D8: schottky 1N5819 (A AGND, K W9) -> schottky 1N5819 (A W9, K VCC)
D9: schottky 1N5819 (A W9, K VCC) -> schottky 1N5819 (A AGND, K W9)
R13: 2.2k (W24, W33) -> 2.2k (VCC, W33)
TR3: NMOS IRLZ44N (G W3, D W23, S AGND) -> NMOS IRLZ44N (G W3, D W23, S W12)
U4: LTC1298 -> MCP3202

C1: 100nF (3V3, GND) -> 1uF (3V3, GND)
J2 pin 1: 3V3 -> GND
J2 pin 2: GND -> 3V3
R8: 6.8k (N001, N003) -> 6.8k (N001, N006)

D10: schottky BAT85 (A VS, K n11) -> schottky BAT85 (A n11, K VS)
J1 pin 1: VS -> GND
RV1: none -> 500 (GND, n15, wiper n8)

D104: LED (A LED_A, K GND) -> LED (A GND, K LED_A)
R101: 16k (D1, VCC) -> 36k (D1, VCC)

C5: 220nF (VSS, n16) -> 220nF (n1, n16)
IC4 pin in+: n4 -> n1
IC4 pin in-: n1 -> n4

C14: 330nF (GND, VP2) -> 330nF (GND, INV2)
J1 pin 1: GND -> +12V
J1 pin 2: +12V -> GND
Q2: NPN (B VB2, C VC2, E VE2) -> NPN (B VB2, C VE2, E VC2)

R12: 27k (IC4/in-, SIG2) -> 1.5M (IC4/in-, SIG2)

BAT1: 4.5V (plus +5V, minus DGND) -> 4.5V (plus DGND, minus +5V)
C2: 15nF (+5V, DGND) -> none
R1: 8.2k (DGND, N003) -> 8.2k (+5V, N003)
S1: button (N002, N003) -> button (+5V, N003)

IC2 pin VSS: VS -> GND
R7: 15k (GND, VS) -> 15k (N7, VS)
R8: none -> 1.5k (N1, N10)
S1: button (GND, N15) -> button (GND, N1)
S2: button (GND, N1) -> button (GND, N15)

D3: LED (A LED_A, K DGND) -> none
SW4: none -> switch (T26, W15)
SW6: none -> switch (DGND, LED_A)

__________

- **BRIEF**
Each line from the one containing "D3: LED (A LED_A, K DGND) -> none" down to the final line of the listing must appear in the answer exactly as written, and no other line may.

- **SOLUTION TO THIS PROBLEM**
D3: LED (A LED_A, K DGND) -> none
SW4: none -> switch (T26, W15)
SW6: none -> switch (DGND, LED_A)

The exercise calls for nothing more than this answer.